*Aim of the exercise:*
Return the lines below that contain "green".

[Start of section]

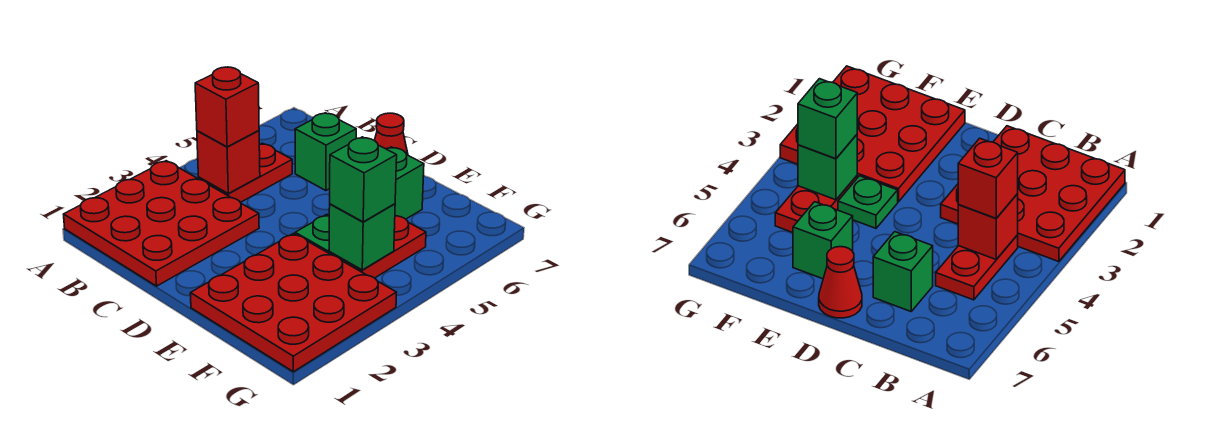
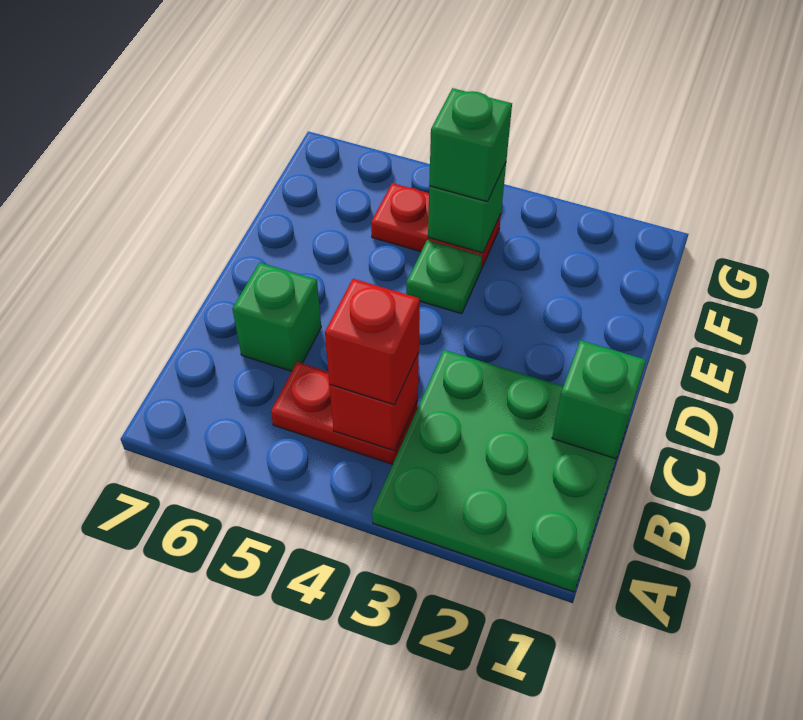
red plate A1:C3 level 1 -> green plate A1:C3 level 1
red cone D7 level 1 -> none
red plate E1:G3 level 1 -> none
green brick E6 level 1 -> green brick C1 level 2

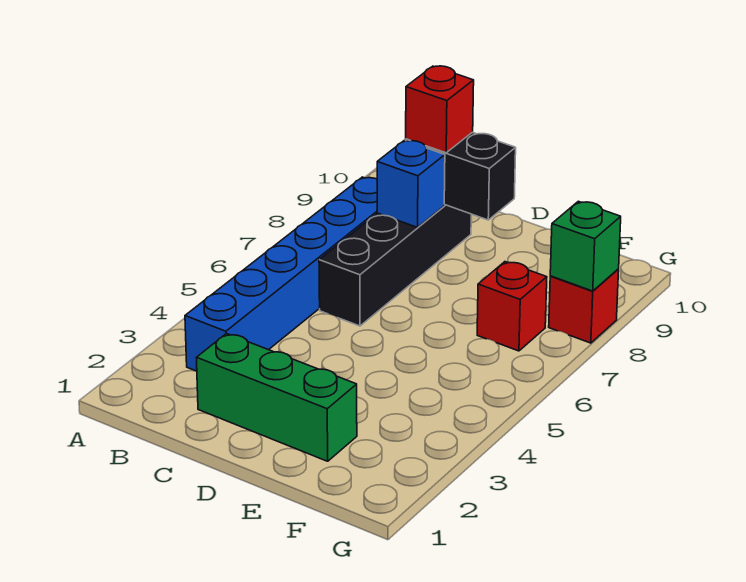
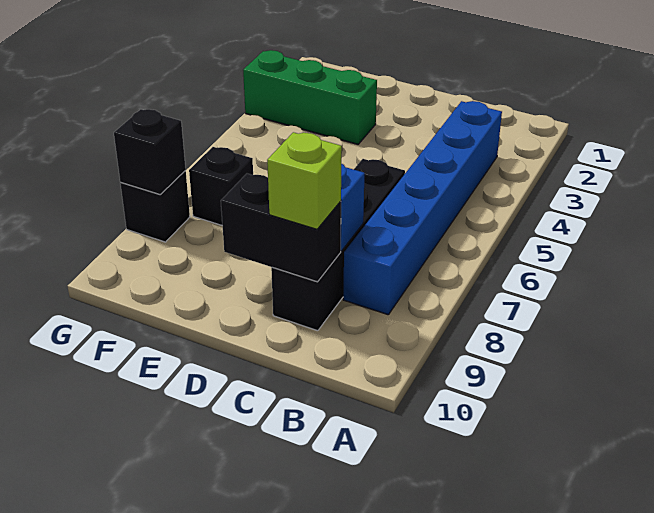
green brick C2:E2 level 1 -> green brick E3:G3 level 1
red brick C9 level 3 -> lime brick C9 level 3
red brick F7 level 1 -> black brick F7 level 1
red brick G8 level 1 -> black brick G8 level 1
green brick G8 level 2 -> black brick G8 level 2

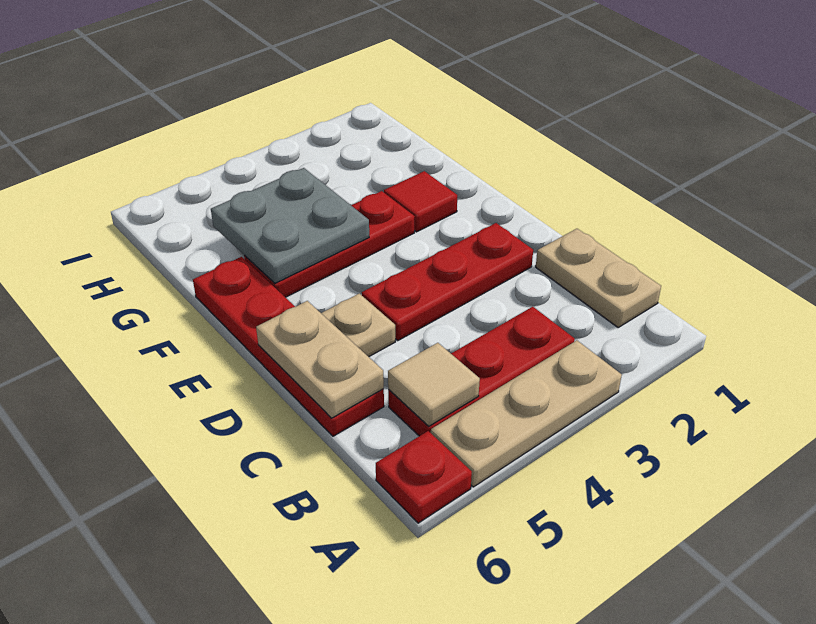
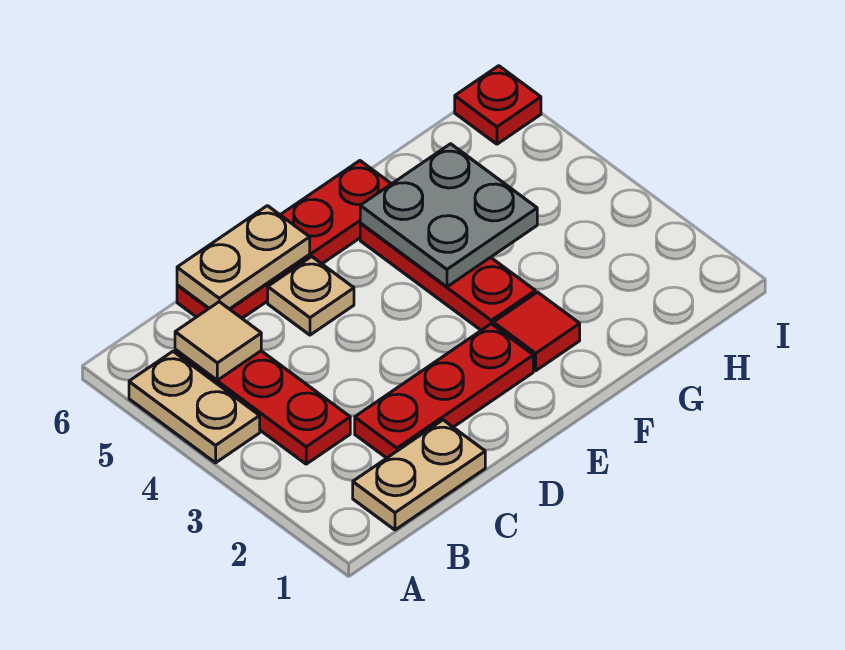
tan plate A3:A5 level 1 -> tan plate A4:A5 level 1
red plate A6 level 1 -> red plate I6 level 1
red plate D2:D4 level 1 -> red plate C2:E2 level 1

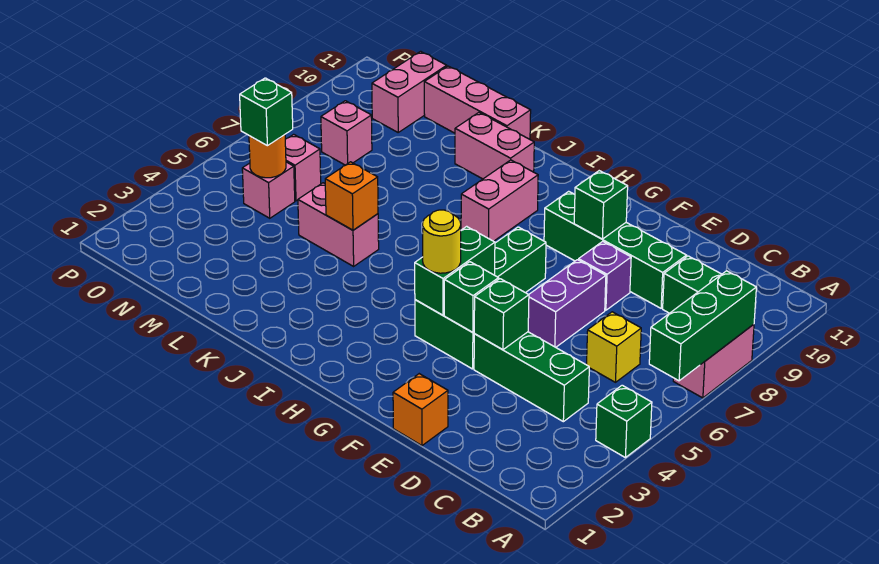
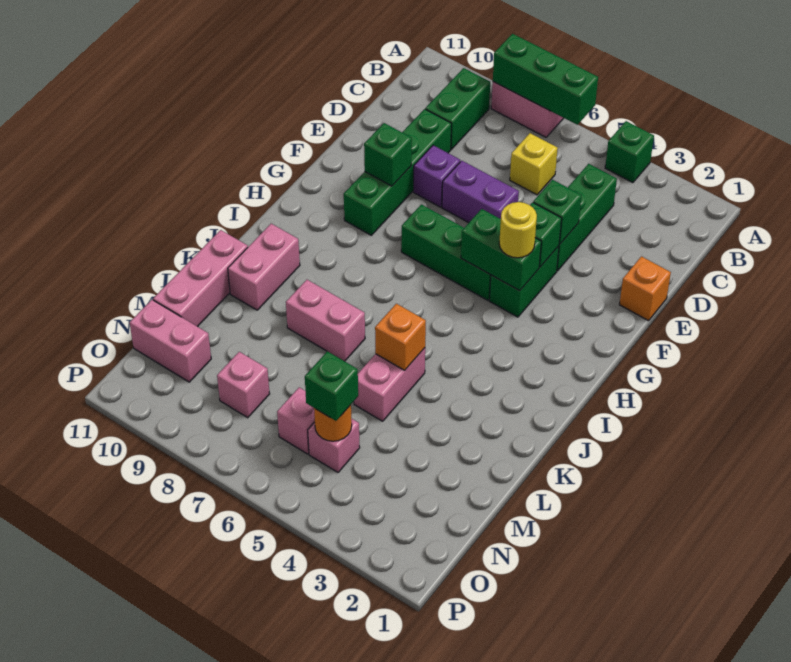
pink brick I8:I9 level 1 -> pink brick K7:K8 level 1

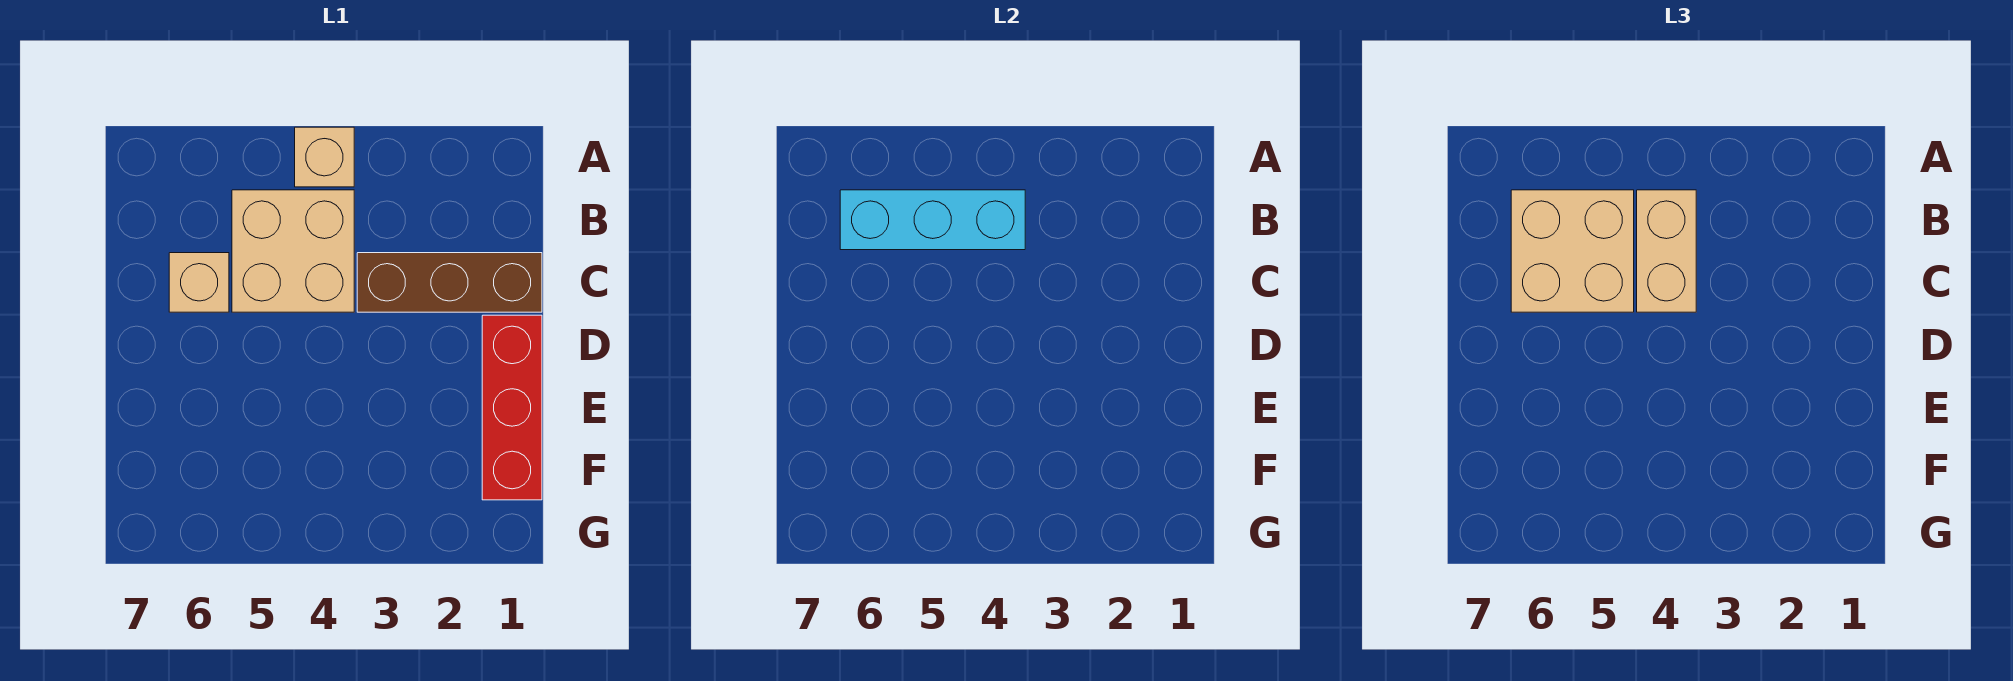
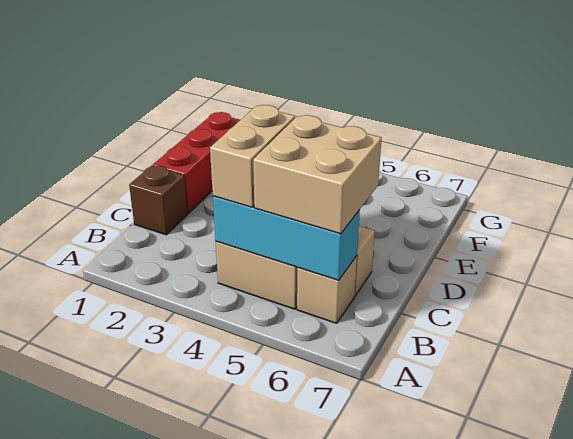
tan brick A4 level 1 -> tan brick B6 level 1
brown brick C1:C3 level 1 -> brown brick C1 level 1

[End of section]

*Final answer:*
red plate A1:C3 level 1 -> green plate A1:C3 level 1
green brick E6 level 1 -> green brick C1 level 2
green brick C2:E2 level 1 -> green brick E3:G3 level 1
green brick G8 level 2 -> black brick G8 level 2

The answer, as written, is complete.